### Data records
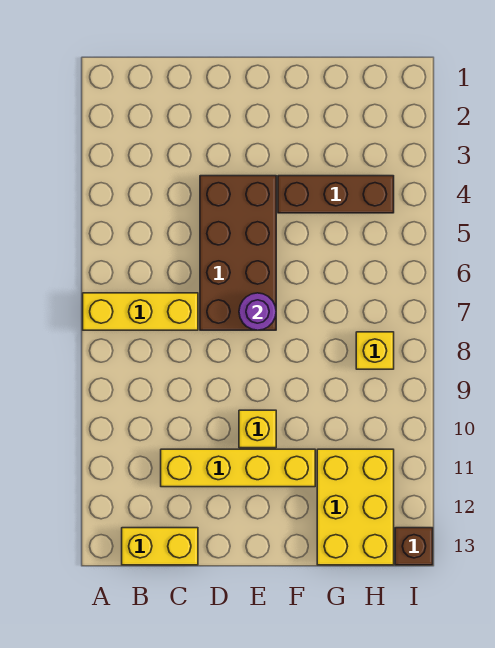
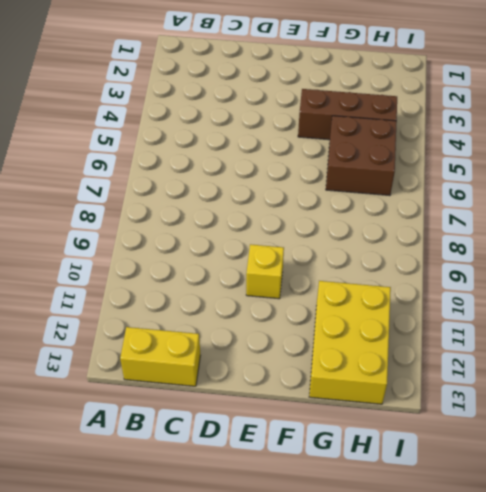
brown brick G5:H6 level 1 -> none
none -> yellow brick A7:C7 level 1
none -> yellow brick C11:F11 level 1

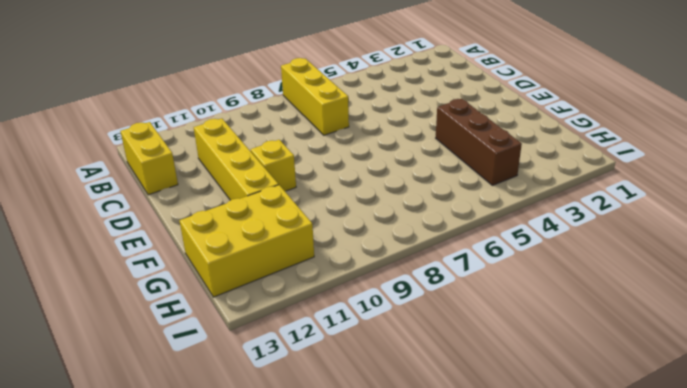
none -> brown brick D4:E7 level 1
none -> yellow brick H8 level 1

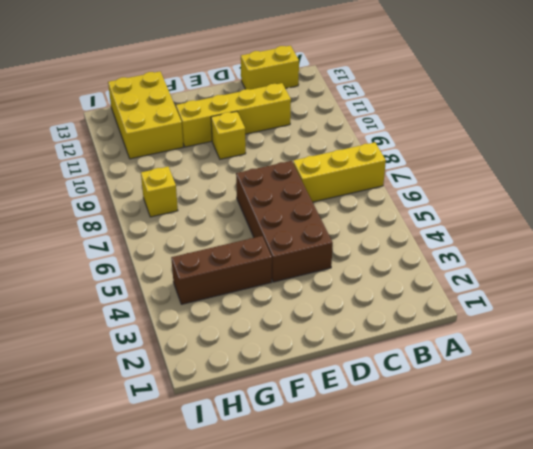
none -> brown brick I13 level 1
none -> purple round brick E7 level 2

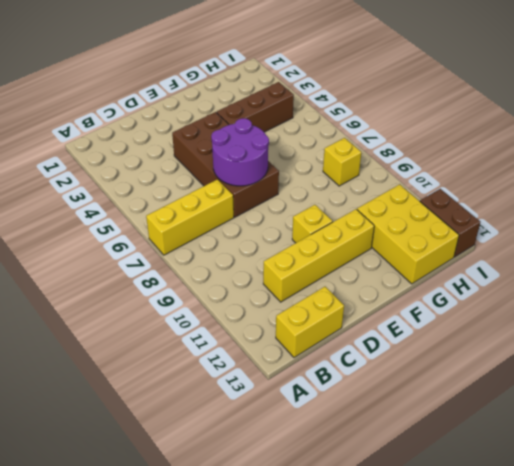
purple round brick D6:E7 level 2 -> purple round brick E7 level 2
brown brick I12:I13 level 1 -> brown brick I13 level 1

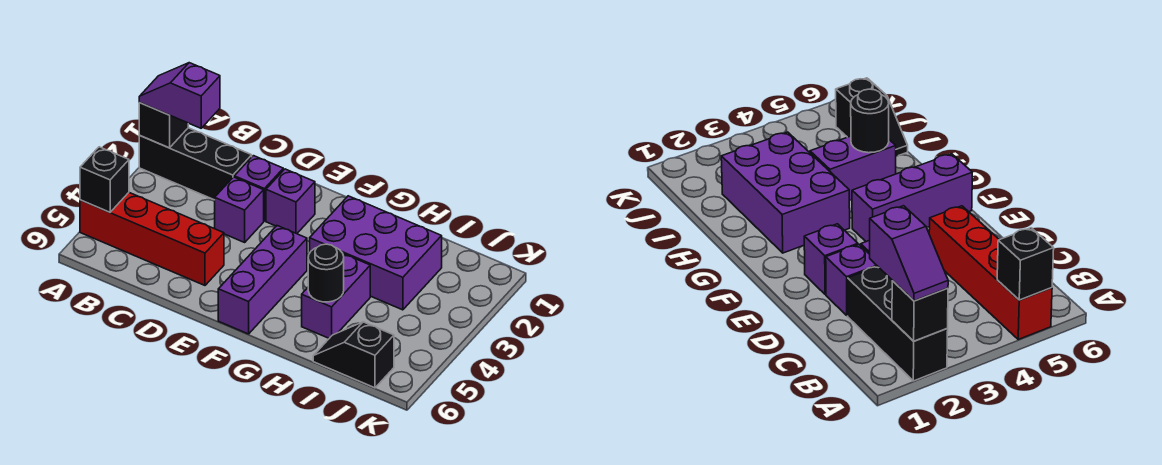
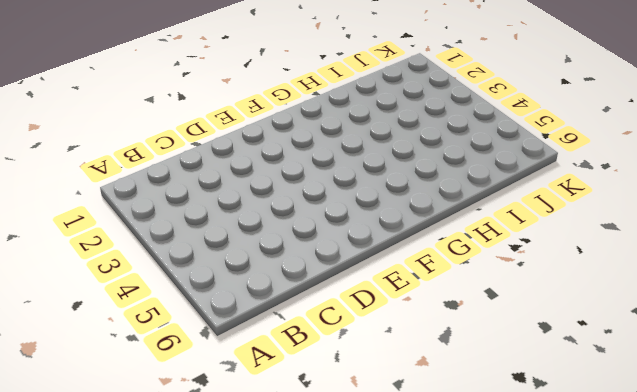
none -> black brick A2:C2 level 1
none -> red brick A5:D5 level 1
none -> purple brick D2 level 1

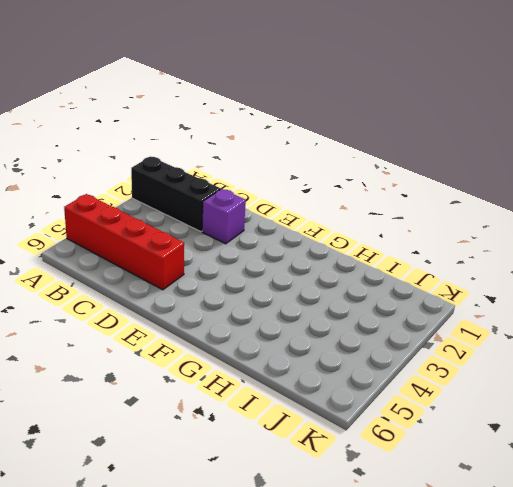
none -> purple brick D3 level 1
none -> purple brick E2 level 1
none -> purple brick F4:F6 level 1

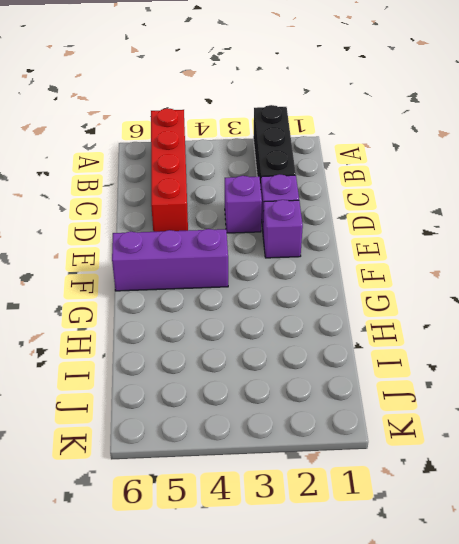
none -> purple brick G2:I3 level 1
none -> purple brick H4:H5 level 1
none -> black slope I6:J6 level 1 top J

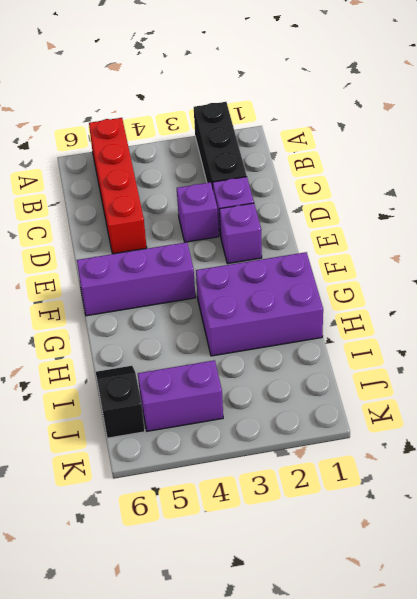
purple brick G1:H3 level 1 -> purple brick G2:I3 level 1
purple brick J4:J5 level 1 -> purple brick H4:H5 level 1
none -> black brick A2 level 2
none -> black brick A5 level 2
none -> black round brick H5 level 2

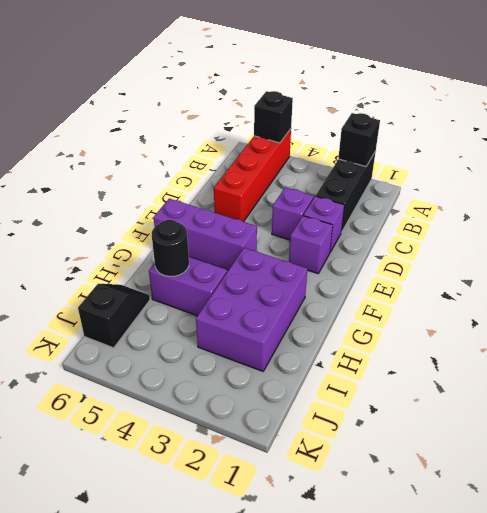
none -> purple slope A2:B2 level 3 top B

### What the task asks
Exactly as written above, print every record, and keep the pictures out.

### Solution to the exercise
brown brick G5:H6 level 1 -> none
none -> yellow brick A7:C7 level 1
none -> yellow brick C11:F11 level 1

none -> brown brick D4:E7 level 1
none -> yellow brick H8 level 1

none -> brown brick I13 level 1
none -> purple round brick E7 level 2

purple round brick D6:E7 level 2 -> purple round brick E7 level 2
brown brick I12:I13 level 1 -> brown brick I13 level 1

none -> black brick A2:C2 level 1
none -> red brick A5:D5 level 1
none -> purple brick D2 level 1

none -> purple brick D3 level 1
none -> purple brick E2 level 1
none -> purple brick F4:F6 level 1

none -> purple brick G2:I3 level 1
none -> purple brick H4:H5 level 1
none -> black slope I6:J6 level 1 top J

purple brick G1:H3 level 1 -> purple brick G2:I3 level 1
purple brick J4:J5 level 1 -> purple brick H4:H5 level 1
none -> black brick A2 level 2
none -> black brick A5 level 2
none -> black round brick H5 level 2

none -> purple slope A2:B2 level 3 top B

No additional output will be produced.